# Work instructions
Each record needs to be retyped exactly, though its pictures should not appear.

# Scene change data

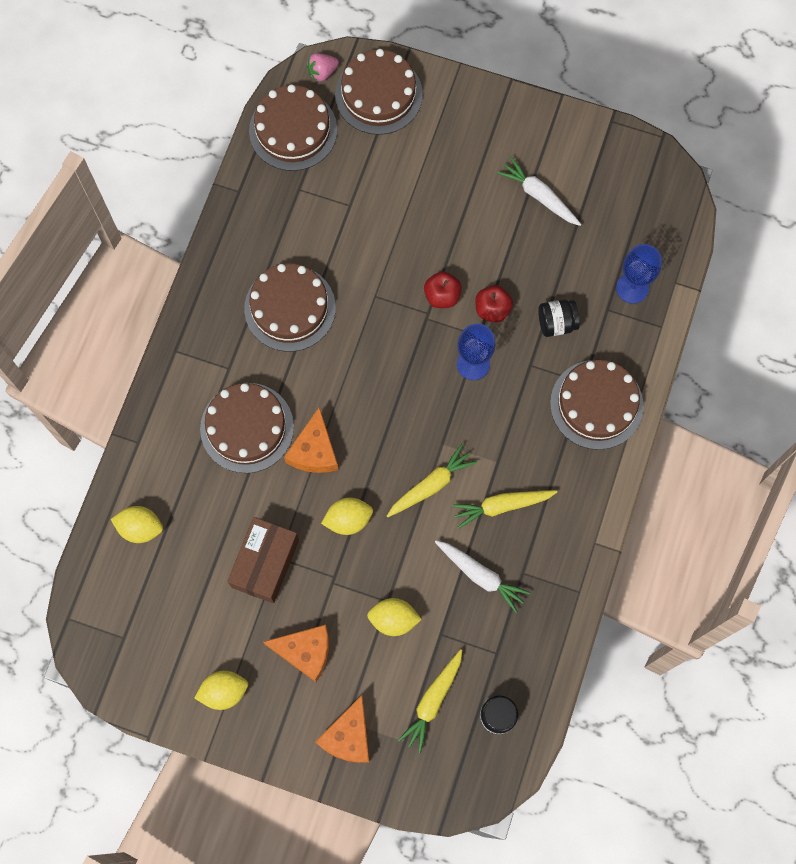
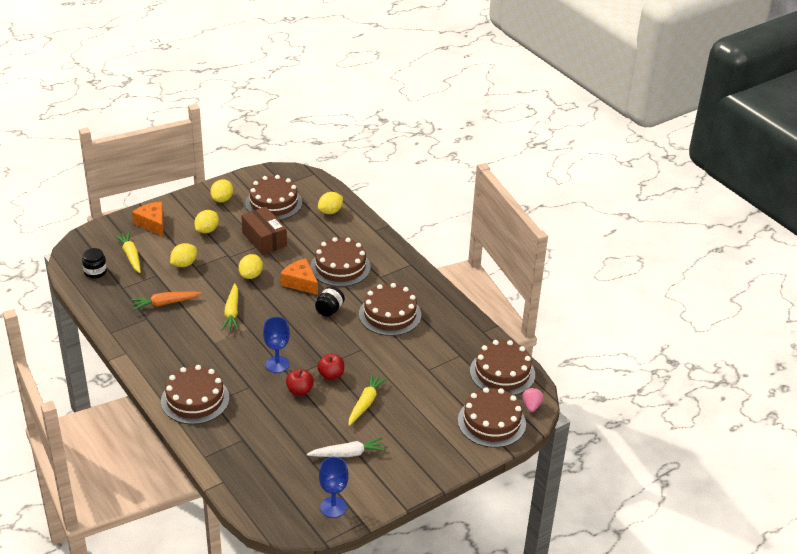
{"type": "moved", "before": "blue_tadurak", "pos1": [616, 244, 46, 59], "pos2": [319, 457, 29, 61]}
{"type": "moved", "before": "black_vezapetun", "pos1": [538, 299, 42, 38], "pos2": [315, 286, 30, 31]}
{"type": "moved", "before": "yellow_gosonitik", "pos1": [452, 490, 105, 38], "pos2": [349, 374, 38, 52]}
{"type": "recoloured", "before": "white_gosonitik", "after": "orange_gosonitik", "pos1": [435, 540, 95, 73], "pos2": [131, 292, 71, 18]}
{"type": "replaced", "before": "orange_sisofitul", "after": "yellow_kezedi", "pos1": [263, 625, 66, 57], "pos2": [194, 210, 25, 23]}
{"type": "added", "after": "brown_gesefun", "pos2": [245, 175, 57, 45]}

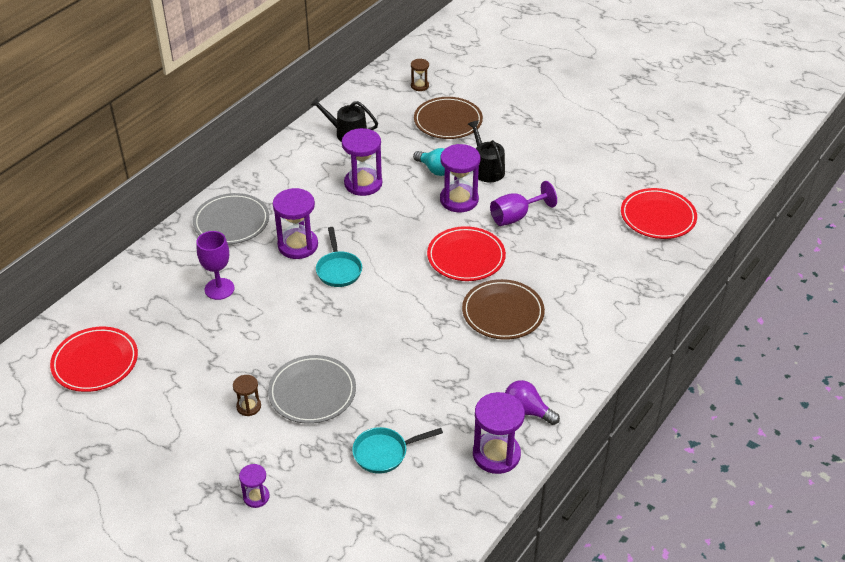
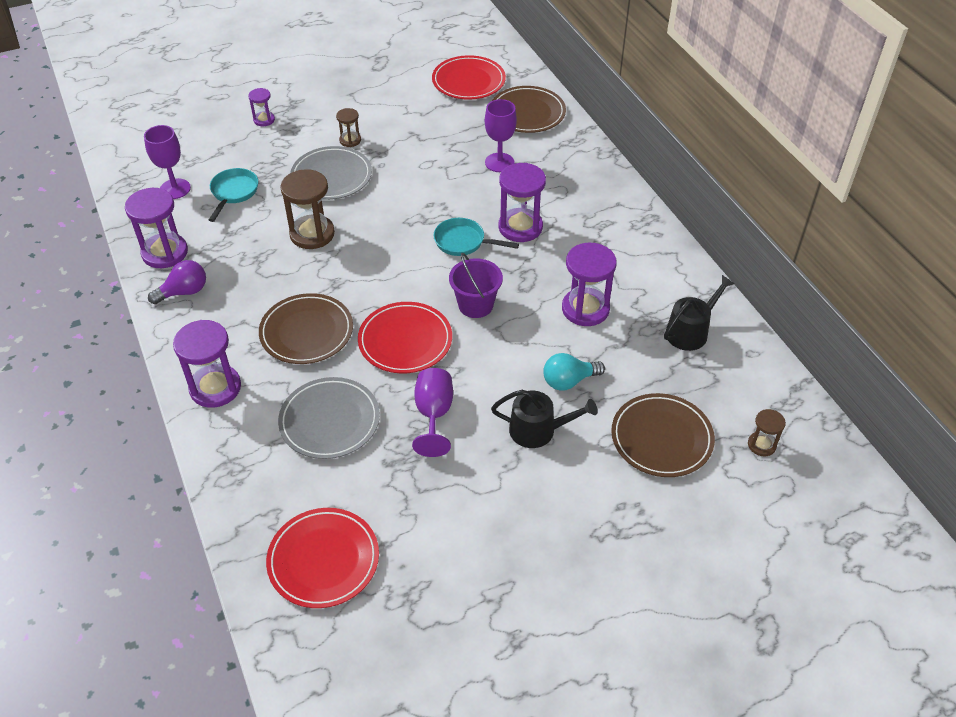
{"type": "moved", "before": "purple_talezeren", "pos1": [440, 144, 40, 68], "pos2": [173, 320, 68, 88]}
{"type": "moved", "before": "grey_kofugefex", "pos1": [193, 193, 76, 52], "pos2": [278, 377, 102, 82]}
{"type": "added", "after": "brown_kofugefex", "pos2": [492, 86, 74, 47]}
{"type": "added", "after": "purple_tadurak", "pos2": [144, 125, 47, 74]}
{"type": "added", "after": "brown_talezeren", "pos2": [280, 169, 55, 80]}
{"type": "added", "after": "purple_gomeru", "pos2": [449, 253, 54, 65]}

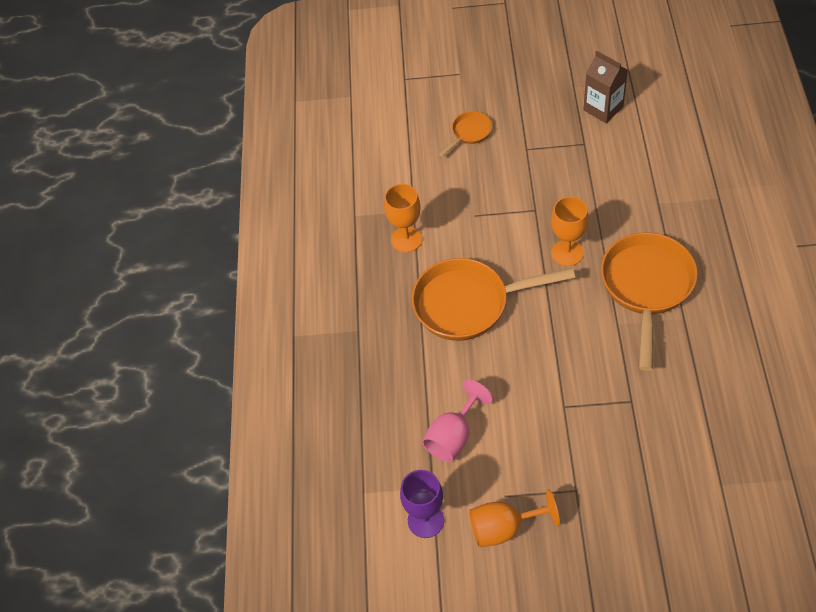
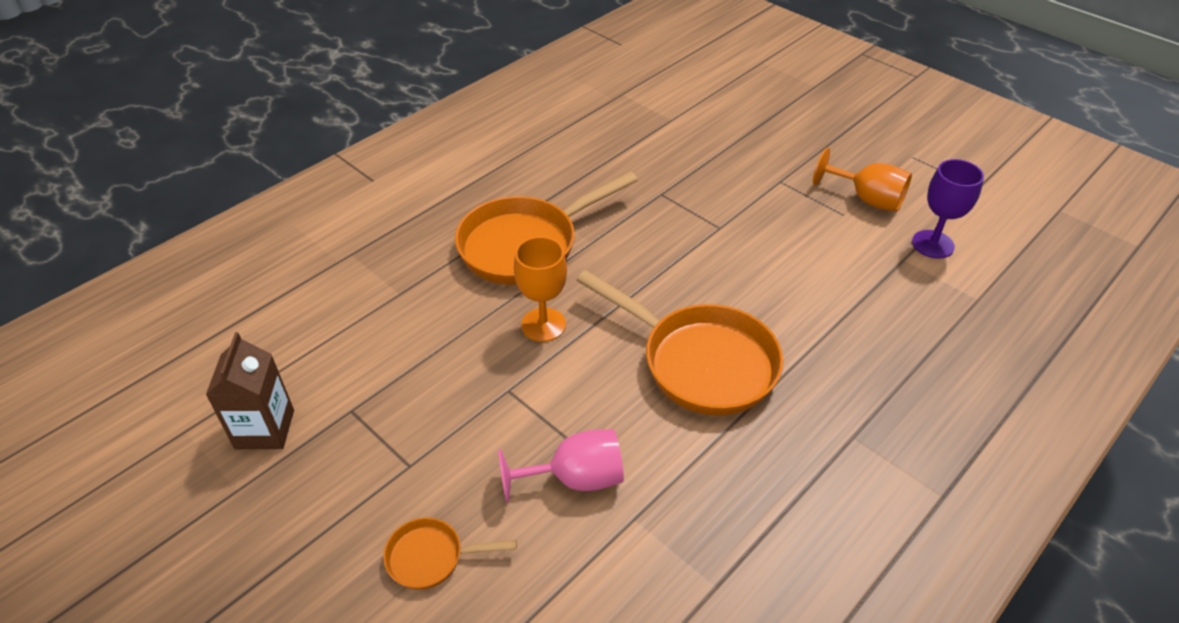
{"type": "removed", "before": "orange_tadurak", "pos1": [384, 184, 38, 68]}
{"type": "moved", "before": "pink_tadurak", "pos1": [422, 379, 71, 83], "pos2": [498, 429, 126, 74]}

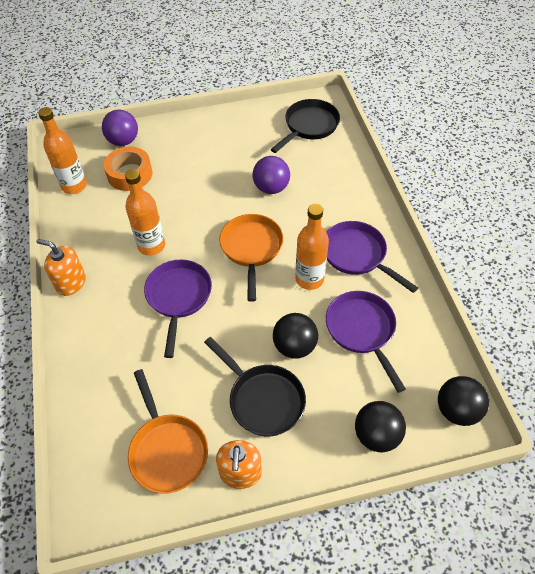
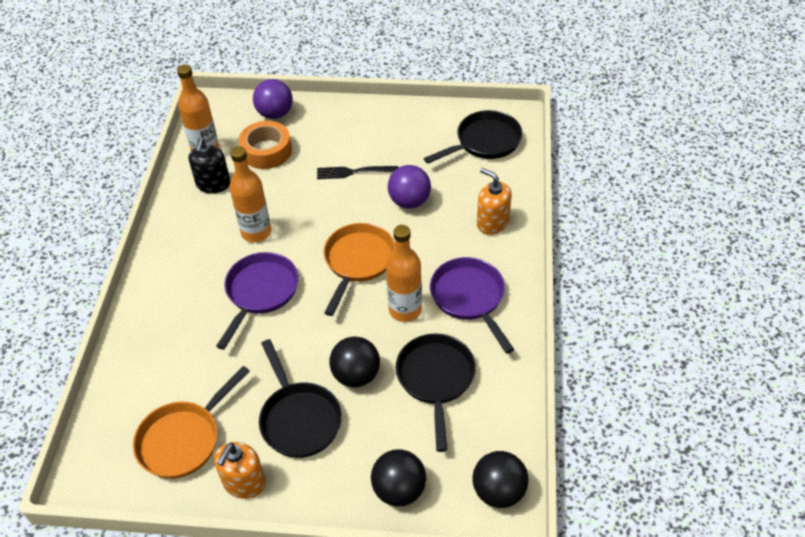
{"type": "moved", "before": "orange_rizirubo", "pos1": [36, 239, 50, 57], "pos2": [477, 168, 35, 67]}
{"type": "recoloured", "before": "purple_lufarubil", "after": "black_lufarubil", "pos1": [326, 291, 80, 102], "pos2": [396, 334, 80, 118]}
{"type": "turned", "before": "orange_lufarubil", "pos1": [128, 369, 80, 124], "pos2": [133, 366, 117, 113], "turn": 45}
{"type": "added", "after": "black_rizirubo", "pos2": [188, 138, 43, 55]}
{"type": "added", "after": "black_todezapik", "pos2": [317, 166, 81, 13]}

# Reply
{"type": "moved", "before": "blue_tadurak", "pos1": [616, 244, 46, 59], "pos2": [319, 457, 29, 61]}
{"type": "moved", "before": "black_vezapetun", "pos1": [538, 299, 42, 38], "pos2": [315, 286, 30, 31]}
{"type": "moved", "before": "yellow_gosonitik", "pos1": [452, 490, 105, 38], "pos2": [349, 374, 38, 52]}
{"type": "recoloured", "before": "white_gosonitik", "after": "orange_gosonitik", "pos1": [435, 540, 95, 73], "pos2": [131, 292, 71, 18]}
{"type": "replaced", "before": "orange_sisofitul", "after": "yellow_kezedi", "pos1": [263, 625, 66, 57], "pos2": [194, 210, 25, 23]}
{"type": "added", "after": "brown_gesefun", "pos2": [245, 175, 57, 45]}

{"type": "moved", "before": "purple_talezeren", "pos1": [440, 144, 40, 68], "pos2": [173, 320, 68, 88]}
{"type": "moved", "before": "grey_kofugefex", "pos1": [193, 193, 76, 52], "pos2": [278, 377, 102, 82]}
{"type": "added", "after": "brown_kofugefex", "pos2": [492, 86, 74, 47]}
{"type": "added", "after": "purple_tadurak", "pos2": [144, 125, 47, 74]}
{"type": "added", "after": "brown_talezeren", "pos2": [280, 169, 55, 80]}
{"type": "added", "after": "purple_gomeru", "pos2": [449, 253, 54, 65]}

{"type": "removed", "before": "orange_tadurak", "pos1": [384, 184, 38, 68]}
{"type": "moved", "before": "pink_tadurak", "pos1": [422, 379, 71, 83], "pos2": [498, 429, 126, 74]}

{"type": "moved", "before": "orange_rizirubo", "pos1": [36, 239, 50, 57], "pos2": [477, 168, 35, 67]}
{"type": "recoloured", "before": "purple_lufarubil", "after": "black_lufarubil", "pos1": [326, 291, 80, 102], "pos2": [396, 334, 80, 118]}
{"type": "turned", "before": "orange_lufarubil", "pos1": [128, 369, 80, 124], "pos2": [133, 366, 117, 113], "turn": 45}
{"type": "added", "after": "black_rizirubo", "pos2": [188, 138, 43, 55]}
{"type": "added", "after": "black_todezapik", "pos2": [317, 166, 81, 13]}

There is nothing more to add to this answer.